**What this task involves**. Please repeat only the stretch of records running from the first line through the line that contains "IC5 pin SRCLR: VCC -> GND".
*** Available records ***
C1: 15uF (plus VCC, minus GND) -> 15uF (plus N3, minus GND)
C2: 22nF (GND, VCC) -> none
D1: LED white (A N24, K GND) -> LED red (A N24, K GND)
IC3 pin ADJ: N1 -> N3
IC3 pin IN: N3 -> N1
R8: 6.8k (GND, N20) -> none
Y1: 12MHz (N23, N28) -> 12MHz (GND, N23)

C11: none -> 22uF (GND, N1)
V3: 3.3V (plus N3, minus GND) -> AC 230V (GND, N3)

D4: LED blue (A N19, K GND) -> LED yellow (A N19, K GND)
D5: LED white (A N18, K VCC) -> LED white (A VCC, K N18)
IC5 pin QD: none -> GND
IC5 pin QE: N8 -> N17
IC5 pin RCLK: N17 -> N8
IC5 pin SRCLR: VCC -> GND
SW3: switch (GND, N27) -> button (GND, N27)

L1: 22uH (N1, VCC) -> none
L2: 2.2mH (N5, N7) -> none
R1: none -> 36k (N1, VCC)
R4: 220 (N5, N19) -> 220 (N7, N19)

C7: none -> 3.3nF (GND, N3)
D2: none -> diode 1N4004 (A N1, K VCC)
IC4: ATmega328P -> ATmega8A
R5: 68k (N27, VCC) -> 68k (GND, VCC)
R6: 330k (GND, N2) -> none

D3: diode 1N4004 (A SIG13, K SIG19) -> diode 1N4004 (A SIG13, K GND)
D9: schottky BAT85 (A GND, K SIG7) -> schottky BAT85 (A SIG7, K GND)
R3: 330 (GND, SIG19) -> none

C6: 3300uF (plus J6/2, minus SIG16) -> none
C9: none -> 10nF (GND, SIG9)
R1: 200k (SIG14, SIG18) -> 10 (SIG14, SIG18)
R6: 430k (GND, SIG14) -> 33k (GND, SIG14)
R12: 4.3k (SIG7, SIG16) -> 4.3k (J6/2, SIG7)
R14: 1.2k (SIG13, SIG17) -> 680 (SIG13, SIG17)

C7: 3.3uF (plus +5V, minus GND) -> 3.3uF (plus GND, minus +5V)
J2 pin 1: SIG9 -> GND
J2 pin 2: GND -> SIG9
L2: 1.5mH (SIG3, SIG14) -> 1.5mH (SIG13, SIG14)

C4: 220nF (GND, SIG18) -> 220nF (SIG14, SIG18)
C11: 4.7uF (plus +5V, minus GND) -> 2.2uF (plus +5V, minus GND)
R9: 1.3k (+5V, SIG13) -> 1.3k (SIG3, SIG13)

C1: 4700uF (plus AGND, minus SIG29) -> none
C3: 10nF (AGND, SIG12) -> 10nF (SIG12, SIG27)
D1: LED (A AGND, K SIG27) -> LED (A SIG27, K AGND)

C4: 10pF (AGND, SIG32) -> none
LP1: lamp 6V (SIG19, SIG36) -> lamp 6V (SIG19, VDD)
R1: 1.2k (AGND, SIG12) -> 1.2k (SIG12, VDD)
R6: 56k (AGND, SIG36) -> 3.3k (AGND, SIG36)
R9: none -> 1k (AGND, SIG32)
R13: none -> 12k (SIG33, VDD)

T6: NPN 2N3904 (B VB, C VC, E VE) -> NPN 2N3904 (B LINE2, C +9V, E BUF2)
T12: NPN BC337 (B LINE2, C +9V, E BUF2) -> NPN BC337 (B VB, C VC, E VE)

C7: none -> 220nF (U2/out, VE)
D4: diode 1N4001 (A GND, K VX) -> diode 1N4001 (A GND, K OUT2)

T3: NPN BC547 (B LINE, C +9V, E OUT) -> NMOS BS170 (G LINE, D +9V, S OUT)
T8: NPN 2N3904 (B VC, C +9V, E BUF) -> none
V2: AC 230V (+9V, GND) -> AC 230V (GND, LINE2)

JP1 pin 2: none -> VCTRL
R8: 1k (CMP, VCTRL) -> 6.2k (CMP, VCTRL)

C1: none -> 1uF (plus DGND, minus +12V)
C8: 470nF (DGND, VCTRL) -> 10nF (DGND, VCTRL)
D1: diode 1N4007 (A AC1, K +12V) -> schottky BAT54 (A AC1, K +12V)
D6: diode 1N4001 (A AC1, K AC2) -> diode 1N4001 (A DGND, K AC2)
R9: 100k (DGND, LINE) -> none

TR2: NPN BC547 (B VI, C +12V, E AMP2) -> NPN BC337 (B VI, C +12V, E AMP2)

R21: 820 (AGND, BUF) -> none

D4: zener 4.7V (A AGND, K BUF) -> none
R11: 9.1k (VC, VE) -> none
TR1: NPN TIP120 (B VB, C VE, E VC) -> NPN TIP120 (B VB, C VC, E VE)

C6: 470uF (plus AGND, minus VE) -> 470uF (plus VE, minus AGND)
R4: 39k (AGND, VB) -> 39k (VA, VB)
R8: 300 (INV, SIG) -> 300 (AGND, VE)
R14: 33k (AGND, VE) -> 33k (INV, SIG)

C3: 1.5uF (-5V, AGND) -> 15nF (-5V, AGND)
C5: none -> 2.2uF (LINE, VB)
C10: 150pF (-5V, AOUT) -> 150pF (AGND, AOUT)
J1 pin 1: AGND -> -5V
*** End of Available records ***
**Response for this exercise**.
C1: 15uF (plus VCC, minus GND) -> 15uF (plus N3, minus GND)
C2: 22nF (GND, VCC) -> none
D1: LED white (A N24, K GND) -> LED red (A N24, K GND)
IC3 pin ADJ: N1 -> N3
IC3 pin IN: N3 -> N1
R8: 6.8k (GND, N20) -> none
Y1: 12MHz (N23, N28) -> 12MHz (GND, N23)

C11: none -> 22uF (GND, N1)
V3: 3.3V (plus N3, minus GND) -> AC 230V (GND, N3)

D4: LED blue (A N19, K GND) -> LED yellow (A N19, K GND)
D5: LED white (A N18, K VCC) -> LED white (A VCC, K N18)
IC5 pin QD: none -> GND
IC5 pin QE: N8 -> N17
IC5 pin RCLK: N17 -> N8
IC5 pin SRCLR: VCC -> GND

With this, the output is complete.